Task description: Given the material below, return only the lines starting at the line with "BT3 pin RXD: B6 -> none" and ending at the line with "GPS2 pin VCC: 3V3 -> 5V", exactly as they appear.

Task data:
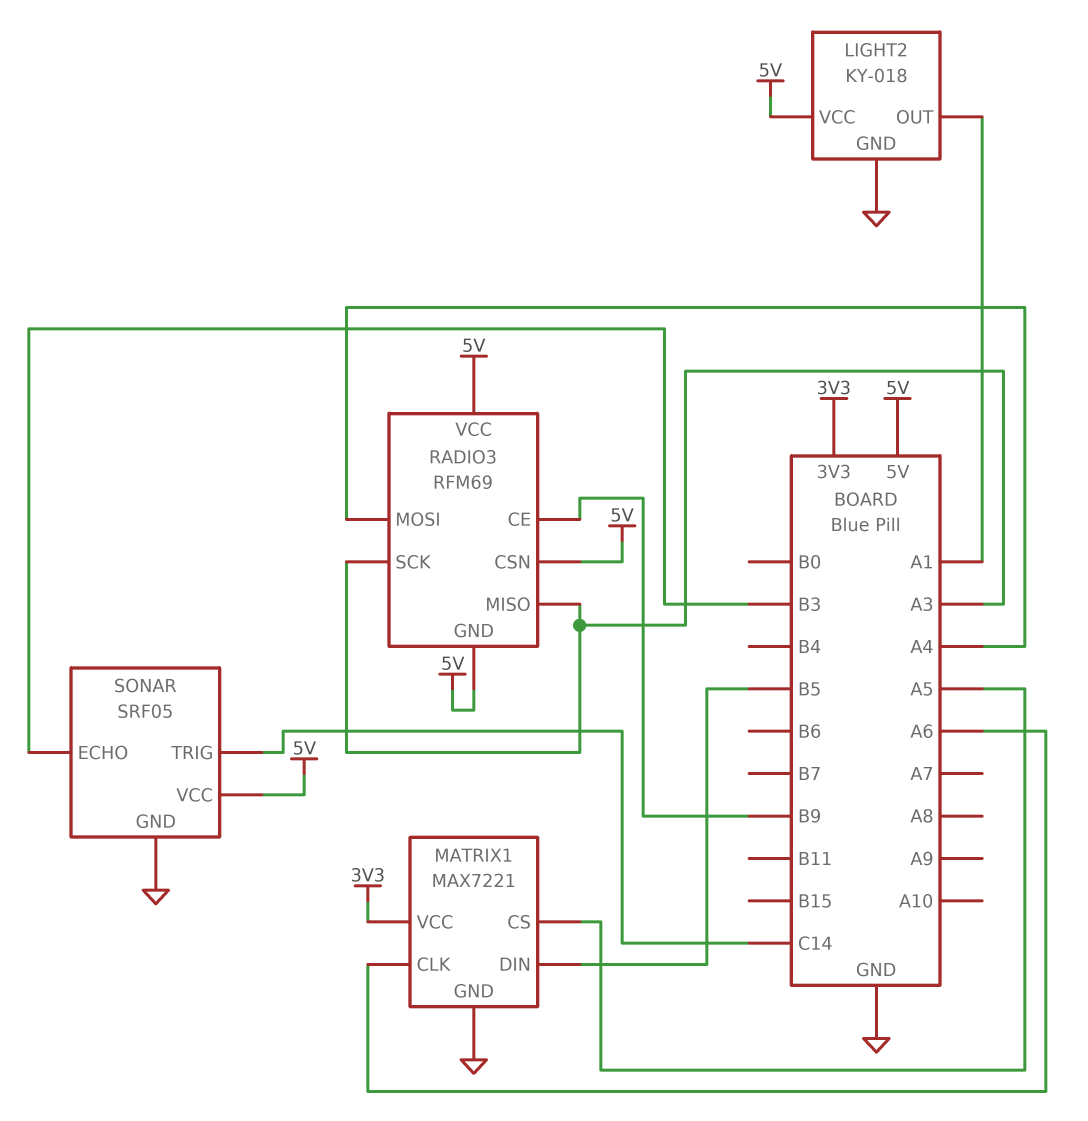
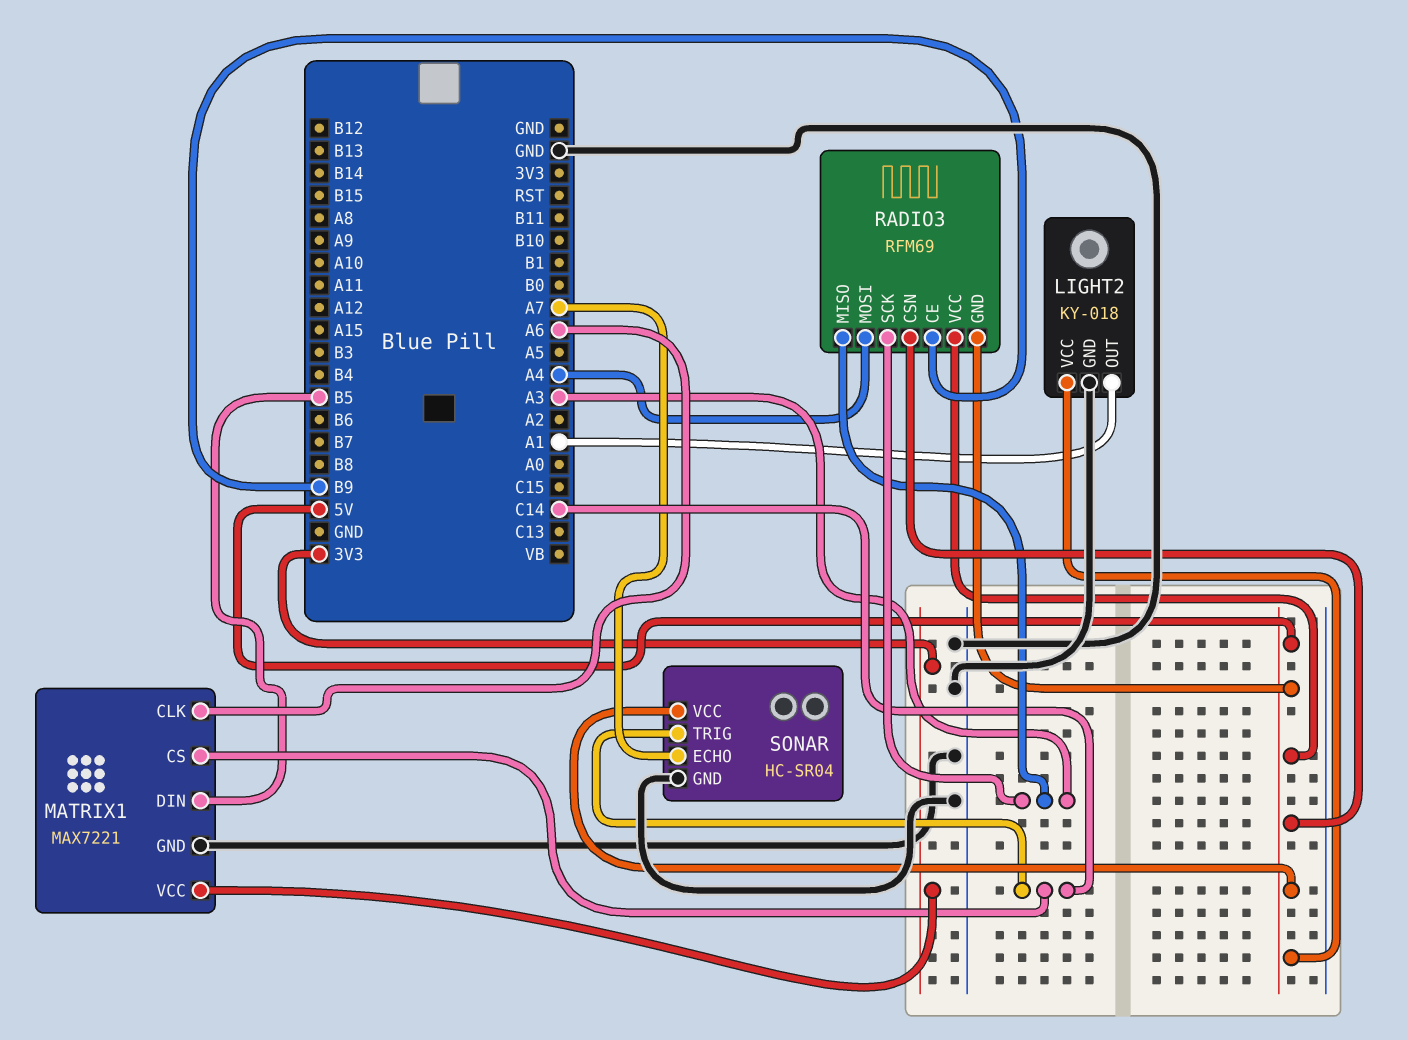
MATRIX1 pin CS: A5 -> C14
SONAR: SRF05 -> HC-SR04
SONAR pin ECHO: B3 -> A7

--

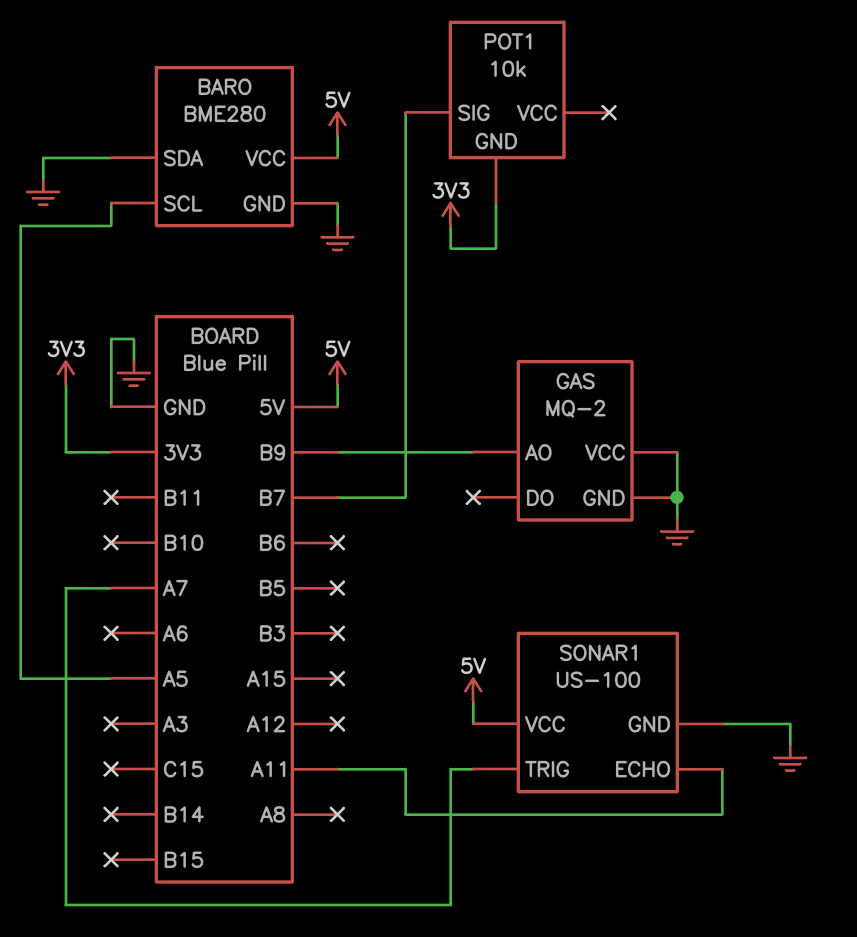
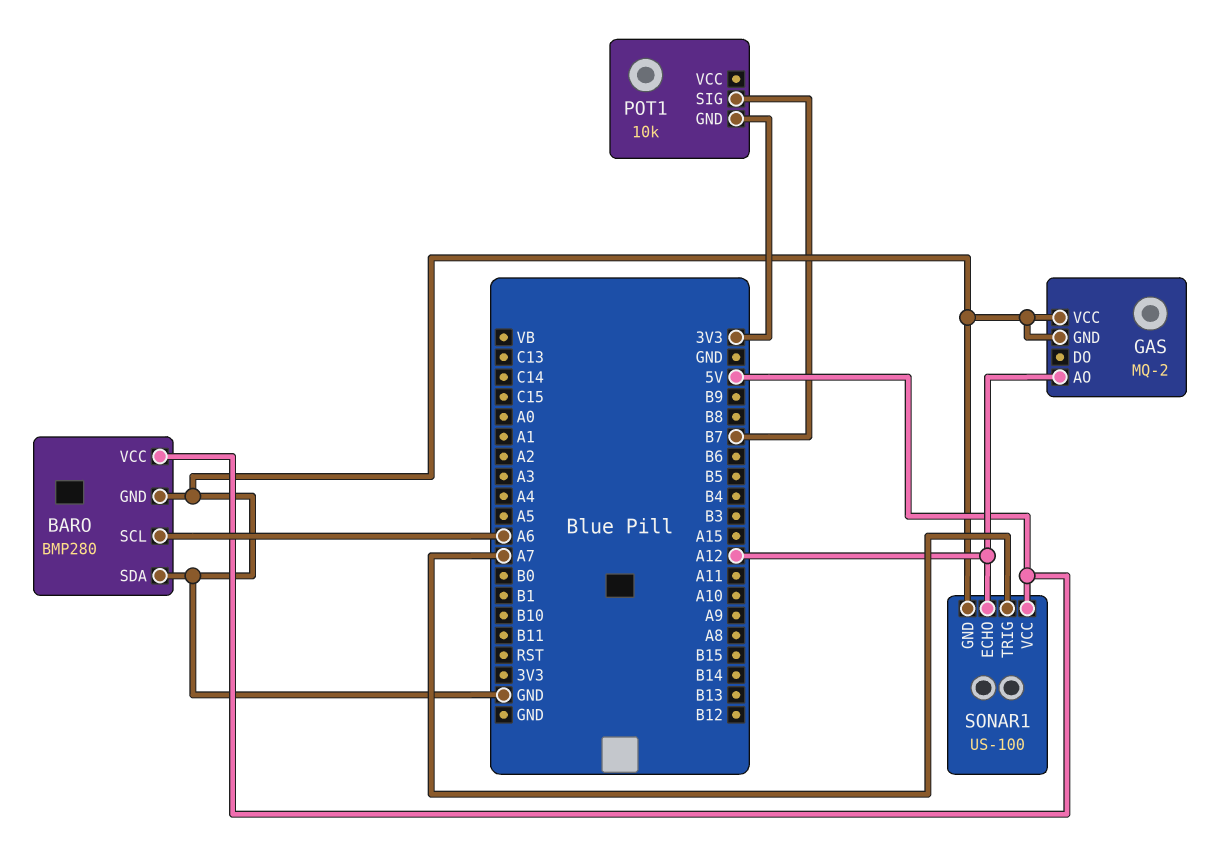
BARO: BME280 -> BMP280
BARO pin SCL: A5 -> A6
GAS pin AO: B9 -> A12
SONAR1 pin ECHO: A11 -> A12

...

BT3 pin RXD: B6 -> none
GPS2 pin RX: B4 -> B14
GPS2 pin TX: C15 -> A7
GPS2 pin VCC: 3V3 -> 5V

Answer for this exercise:
BT3 pin RXD: B6 -> none
GPS2 pin RX: B4 -> B14
GPS2 pin TX: C15 -> A7
GPS2 pin VCC: 3V3 -> 5V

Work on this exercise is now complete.